▶ _YOUR ASSIGNMENT_: Determine the number of lines in the listing below in which the word "brown" is present, and state it without comment.

▶ _PROVIDED ENTRIES_:
****************
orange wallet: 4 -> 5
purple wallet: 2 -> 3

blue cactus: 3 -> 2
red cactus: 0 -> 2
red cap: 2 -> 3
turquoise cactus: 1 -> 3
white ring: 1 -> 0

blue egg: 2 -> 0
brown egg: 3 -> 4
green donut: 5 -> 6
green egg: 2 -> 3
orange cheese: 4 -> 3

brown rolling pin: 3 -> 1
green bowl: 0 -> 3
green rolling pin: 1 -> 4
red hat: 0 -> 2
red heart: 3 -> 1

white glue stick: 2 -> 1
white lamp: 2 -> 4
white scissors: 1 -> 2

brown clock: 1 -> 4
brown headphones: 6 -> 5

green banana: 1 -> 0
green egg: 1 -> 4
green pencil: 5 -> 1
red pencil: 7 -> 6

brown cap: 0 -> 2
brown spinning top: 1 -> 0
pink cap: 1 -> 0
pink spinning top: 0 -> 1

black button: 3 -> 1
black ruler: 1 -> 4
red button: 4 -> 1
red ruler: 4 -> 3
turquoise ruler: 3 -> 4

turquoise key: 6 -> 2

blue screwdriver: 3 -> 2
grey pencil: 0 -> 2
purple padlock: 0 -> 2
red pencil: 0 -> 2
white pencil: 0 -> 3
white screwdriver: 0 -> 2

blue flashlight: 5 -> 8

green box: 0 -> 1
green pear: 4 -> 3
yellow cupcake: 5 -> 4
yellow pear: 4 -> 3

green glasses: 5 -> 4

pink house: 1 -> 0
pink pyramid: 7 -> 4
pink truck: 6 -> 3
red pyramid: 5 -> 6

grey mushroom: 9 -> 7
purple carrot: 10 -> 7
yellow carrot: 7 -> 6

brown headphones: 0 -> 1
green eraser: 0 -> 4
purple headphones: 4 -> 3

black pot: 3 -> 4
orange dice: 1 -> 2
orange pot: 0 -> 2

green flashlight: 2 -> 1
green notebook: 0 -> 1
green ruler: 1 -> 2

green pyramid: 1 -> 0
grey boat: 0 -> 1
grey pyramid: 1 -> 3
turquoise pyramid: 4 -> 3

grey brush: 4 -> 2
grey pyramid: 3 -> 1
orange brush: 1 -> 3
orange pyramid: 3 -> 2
****************
▶ _RESPONSE TO THE EXERCISE_: 7